**GIVEN ENTRIES**:

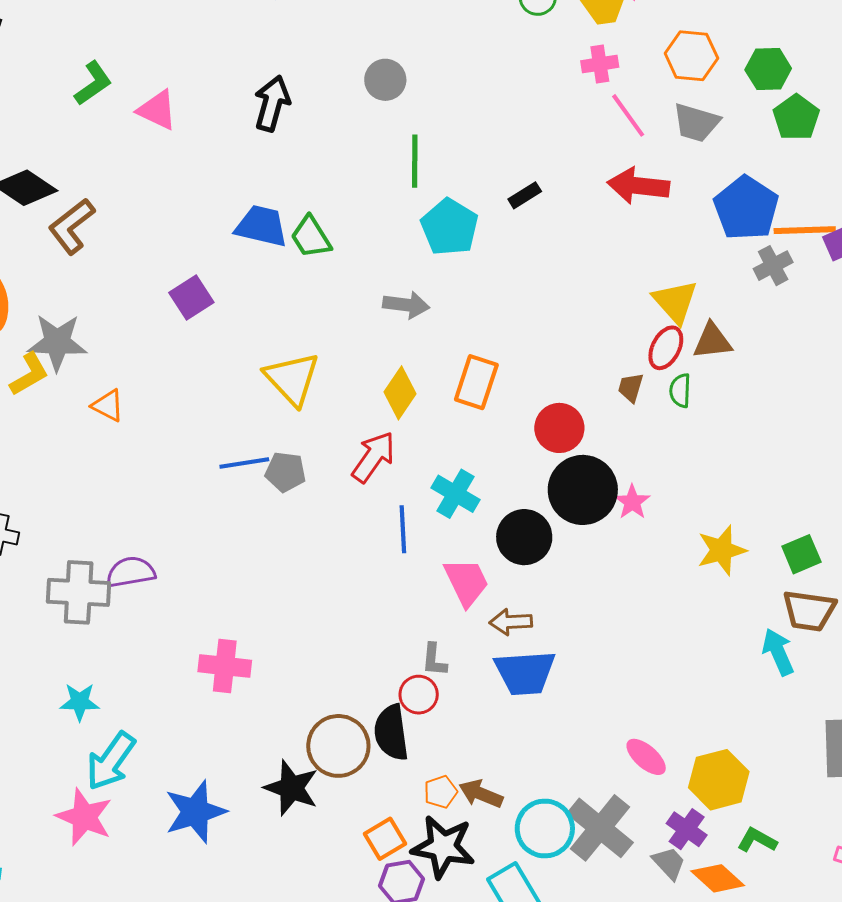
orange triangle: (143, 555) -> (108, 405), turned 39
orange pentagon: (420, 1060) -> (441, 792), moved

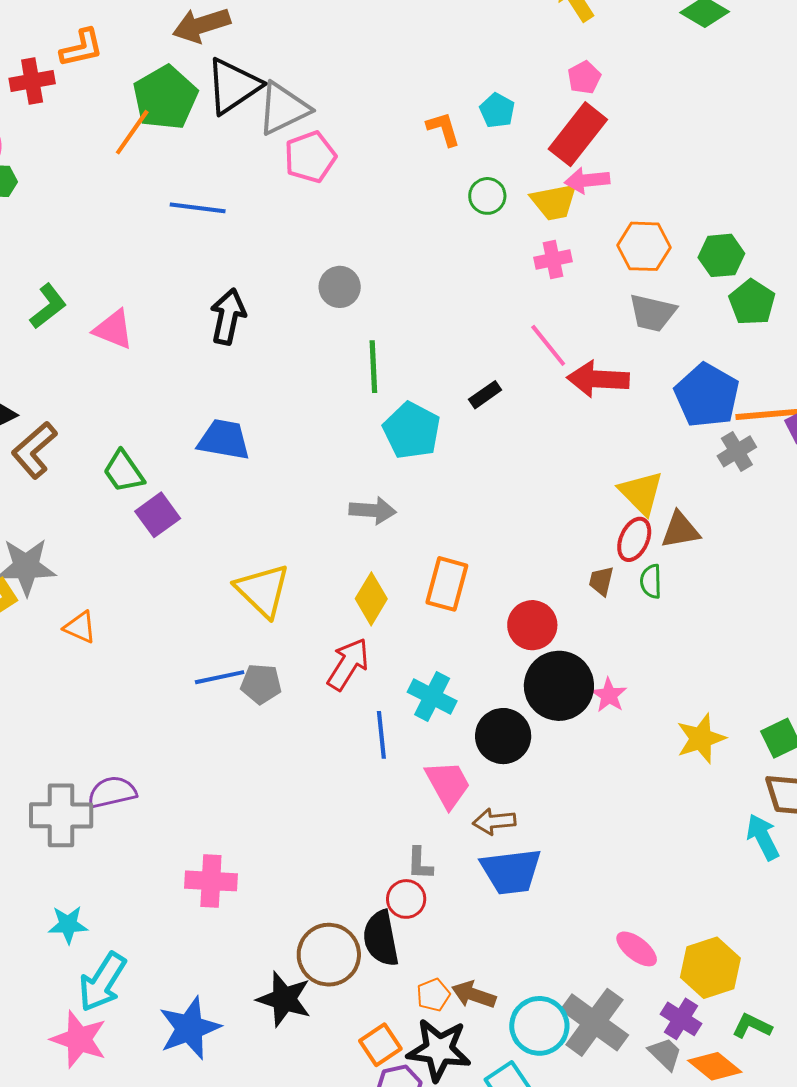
pink line: (628, 115) -> (548, 345), moved
green trapezoid: (311, 237) -> (124, 472), moved

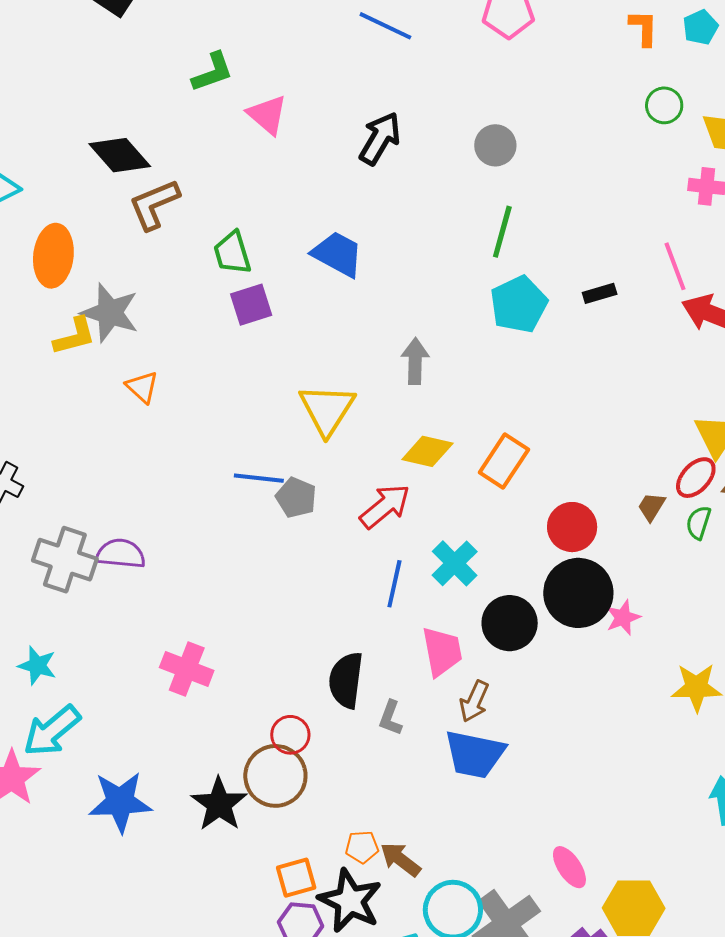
gray arrow: (373, 510) -> (415, 361), moved, turned -111
yellow diamond: (371, 599) -> (427, 451), turned 54
brown arrow: (494, 821) -> (474, 701), turned -78
red circle: (406, 899) -> (290, 735), moved
black semicircle: (381, 938) -> (346, 680), moved

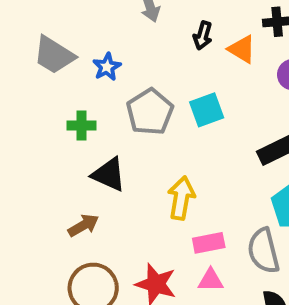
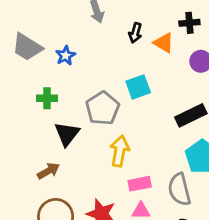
gray pentagon: (150, 112) -> (103, 108), moved
black triangle: (109, 174) -> (67, 134), turned 44

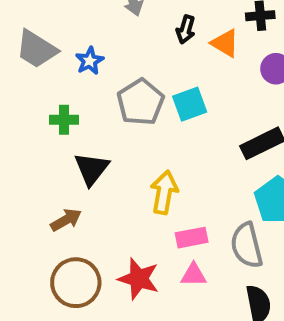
gray pentagon: (103, 108) -> (141, 102), moved

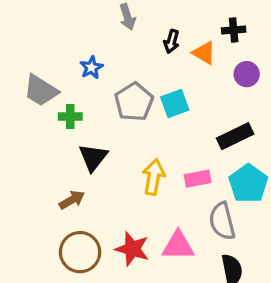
gray trapezoid: (37, 49) -> (41, 90), moved
pink rectangle: (192, 238) -> (198, 179), moved
pink triangle: (194, 275) -> (178, 246), size x1.5

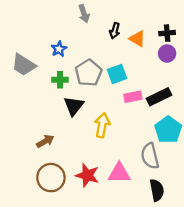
black cross: (234, 30) -> (167, 33), moved
green cross: (70, 117) -> (60, 80), moved
black triangle: (93, 157) -> (74, 106), moved
pink rectangle: (198, 179) -> (133, 97), moved

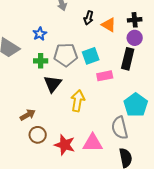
gray pentagon: (89, 73) -> (66, 55), turned 30
black rectangle: (159, 97) -> (128, 59), moved, turned -50
brown circle: (51, 178) -> (38, 135), moved, size x0.7

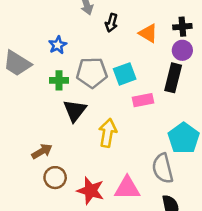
black arrow: (89, 18) -> (111, 23), moved

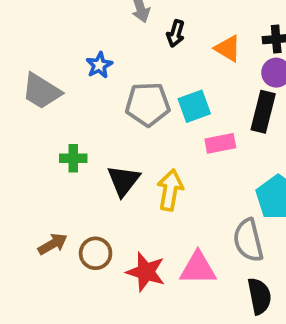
green cross: (59, 80) -> (73, 158), moved
black triangle: (75, 111) -> (123, 181), moved
brown arrow: (42, 151) -> (53, 244), moved

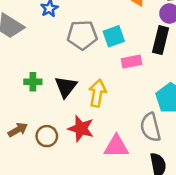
green cross: (73, 158) -> (33, 82), moved
red star: (146, 272) -> (81, 129), moved

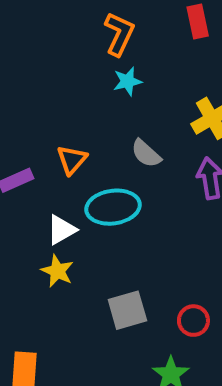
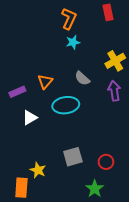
white triangle: (61, 230) -> (30, 118), moved
yellow star: (57, 271) -> (38, 170), moved

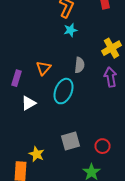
gray semicircle: (82, 78) -> (80, 65), turned -126
purple rectangle: (17, 92) -> (16, 78), turned -49
cyan ellipse: (66, 105) -> (64, 91), turned -60

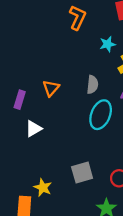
cyan star: (70, 30) -> (108, 44), moved
cyan ellipse: (64, 91) -> (101, 115), moved

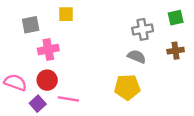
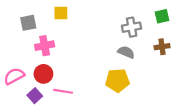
pink semicircle: (15, 82) -> (14, 76), turned -48

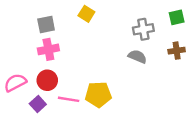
yellow square: (61, 13) -> (86, 14), moved, turned 32
gray square: (28, 23) -> (46, 24), moved
yellow pentagon: (117, 80) -> (98, 95), moved

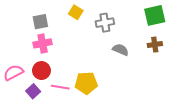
green square: (177, 17) -> (155, 15), size x1.5
gray cross: (143, 29) -> (105, 23), moved

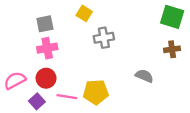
green square: (155, 15) -> (172, 17), turned 30
gray cross: (105, 23) -> (104, 38), moved
gray semicircle: (120, 50) -> (144, 76), moved

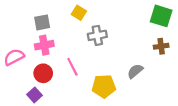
gray semicircle: (144, 76) -> (135, 71), turned -63
pink semicircle: (15, 81) -> (14, 57), moved
yellow pentagon: (96, 92) -> (104, 86), moved
pink line: (67, 97) -> (72, 67), moved, turned 54

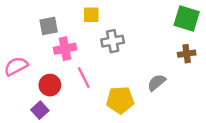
yellow square: (79, 13) -> (91, 15), turned -32
pink cross: (44, 45) -> (65, 49), moved

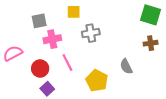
gray semicircle: (157, 83) -> (126, 66), turned -77
yellow pentagon: (120, 100) -> (97, 81), turned 30
purple square: (40, 110) -> (47, 89), moved

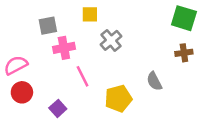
gray cross: (91, 33) -> (111, 40), turned -30
red circle: (40, 69) -> (22, 92), moved
yellow pentagon: (97, 81) -> (118, 99), turned 30

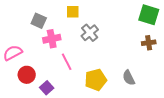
gray square: (48, 26) -> (39, 21), turned 35
gray semicircle: (154, 81) -> (129, 78), moved
red circle: (22, 92) -> (27, 75), moved

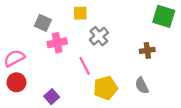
brown cross: (149, 43) -> (147, 50), moved
pink line: (67, 62) -> (85, 66), moved
red circle: (27, 75) -> (16, 82), moved

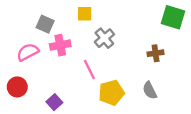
pink semicircle: (14, 58) -> (28, 52), moved

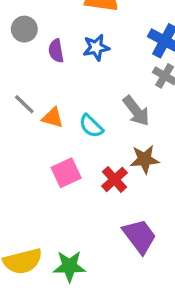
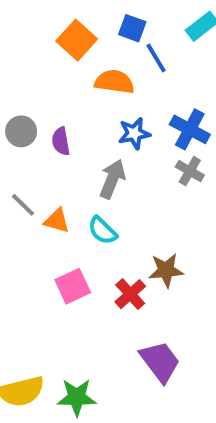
gray circle: (24, 29) -> (21, 131), moved
blue star: (96, 47) -> (134, 133), moved
gray arrow: (136, 111) -> (112, 179), moved, turned -120

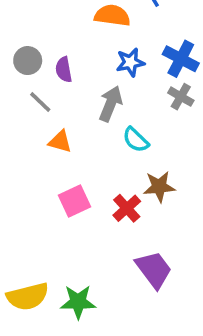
gray line: (23, 205) -> (40, 102), moved
cyan semicircle: (102, 231) -> (136, 140), moved

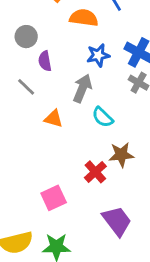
gray circle: (28, 61) -> (26, 37), moved
orange triangle: (60, 142) -> (54, 119), moved
pink square: (74, 201) -> (54, 198), moved

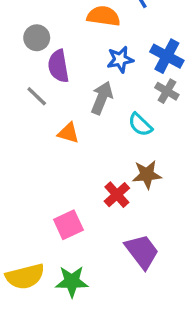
purple semicircle: (45, 61) -> (58, 66), size x1.4
cyan semicircle: (103, 117) -> (140, 125), moved

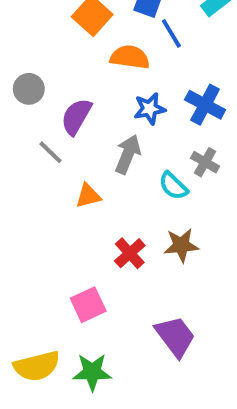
gray circle: (37, 38) -> (29, 89), moved
purple semicircle: (58, 66) -> (76, 117), turned 40
gray cross: (167, 91) -> (205, 162), moved
orange triangle: (68, 133) -> (88, 196), turned -30
red cross: (117, 195) -> (130, 253), moved

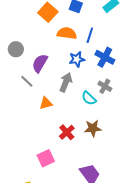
blue line: (171, 33) -> (90, 35), moved, turned 49

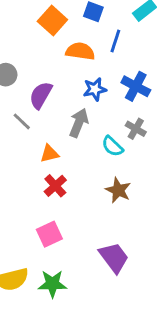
blue line: (90, 35) -> (115, 41), moved
brown star: (93, 128) -> (118, 190), turned 30
red cross: (67, 132) -> (55, 186), moved

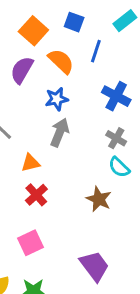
orange semicircle: (80, 51) -> (61, 61), turned 36
blue star: (95, 89) -> (57, 99), moved
purple semicircle: (41, 95) -> (22, 70), moved
cyan semicircle: (112, 146) -> (119, 167), moved

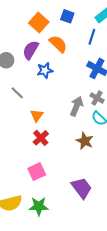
blue line: (96, 51) -> (92, 37), moved
blue star: (57, 99) -> (45, 70), moved
gray arrow: (60, 132) -> (77, 106), moved
orange triangle: (31, 163) -> (37, 115), turned -40

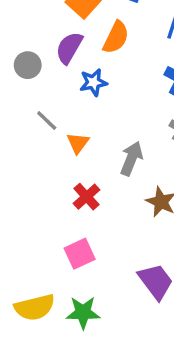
orange semicircle: (58, 44) -> (116, 37), turned 72
gray arrow: (77, 106) -> (132, 159), moved
orange triangle: (37, 115) -> (78, 143), moved

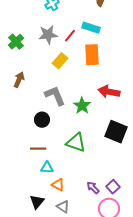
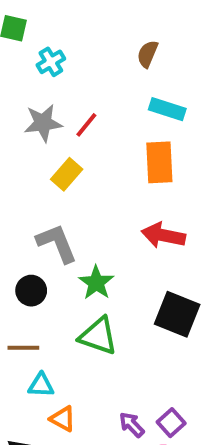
cyan rectangle: (91, 28) -> (167, 109), moved
orange rectangle: (92, 55) -> (159, 162), moved
green star: (82, 106) -> (96, 283), moved

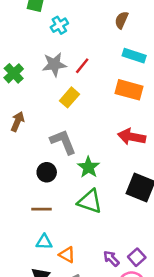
orange rectangle: (159, 162) -> (129, 90), turned -72
cyan triangle: (41, 385) -> (44, 242), moved

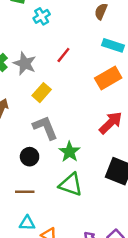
gray star: (54, 64) -> (25, 63), moved, turned 30
orange rectangle: (129, 90) -> (108, 78), turned -45
yellow rectangle: (69, 97) -> (42, 93), moved
red arrow: (132, 137) -> (111, 123), turned 125

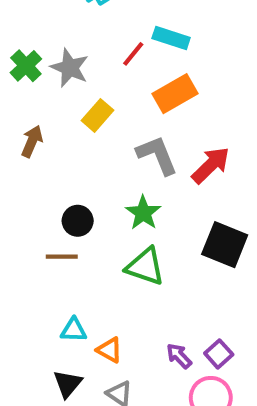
cyan rectangle: (113, 45) -> (171, 38), moved
orange rectangle: (108, 78) -> (175, 94), moved
gray L-shape: (45, 128) -> (157, 155), moved
brown line: (25, 192) -> (62, 257), moved

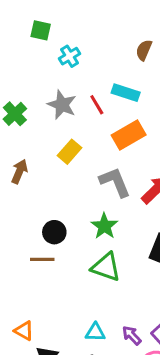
red line: (133, 54) -> (97, 105), turned -70
gray star: (70, 68) -> (62, 105), moved
cyan triangle: (74, 330) -> (95, 332), moved
orange triangle: (109, 350) -> (24, 331), moved

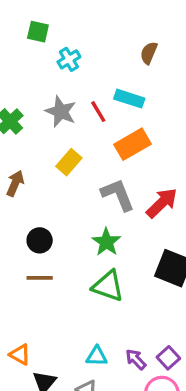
black circle: (54, 232) -> (40, 240), moved

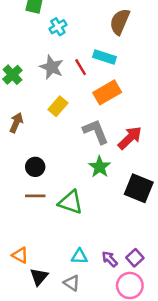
brown semicircle: (149, 53) -> (120, 22), size x1.5
green star: (106, 242) -> (100, 167), moved
green triangle: (108, 286) -> (71, 202), moved

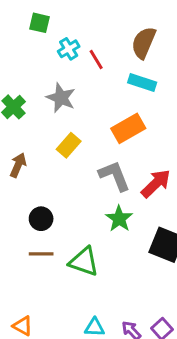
cyan rectangle: (105, 57) -> (142, 82), moved
red line: (81, 67) -> (96, 60), moved

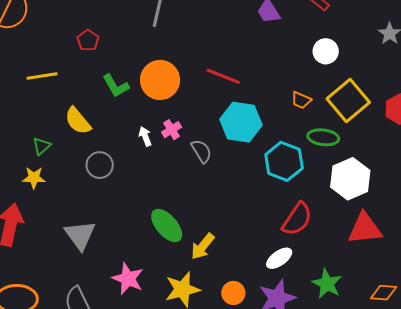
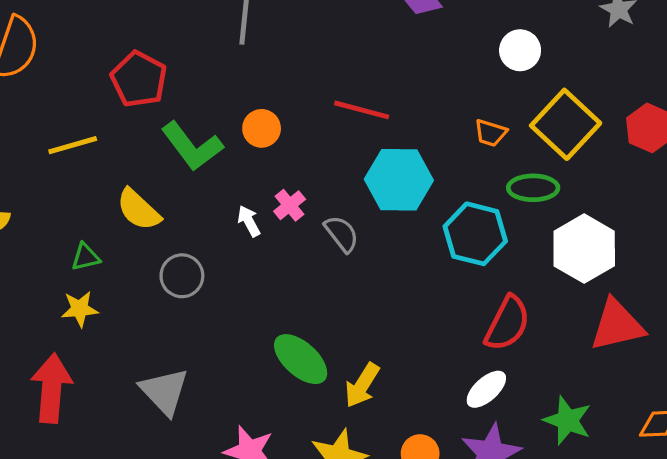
red pentagon: (88, 40) -> (139, 79), size x1.6
orange circle: (160, 80) -> (262, 128), size x0.6
green L-shape: (116, 86) -> (192, 146), size x1.4
green triangle: (42, 146) -> (86, 257), turned 36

**EXERCISE DIRECTIONS**: Using the data above, retype exactly and only the lines from the one containing "gray line: (23, 205) -> (40, 102), moved" up to and including the one containing "purple semicircle: (45, 61)", with no pictures carried over.

**EXPECTED ANSWER**:
gray line: (23, 205) -> (40, 102), moved
cyan semicircle: (102, 231) -> (136, 140), moved

gray circle: (28, 61) -> (26, 37), moved
orange triangle: (60, 142) -> (54, 119), moved
pink square: (74, 201) -> (54, 198), moved

purple semicircle: (45, 61) -> (58, 66), size x1.4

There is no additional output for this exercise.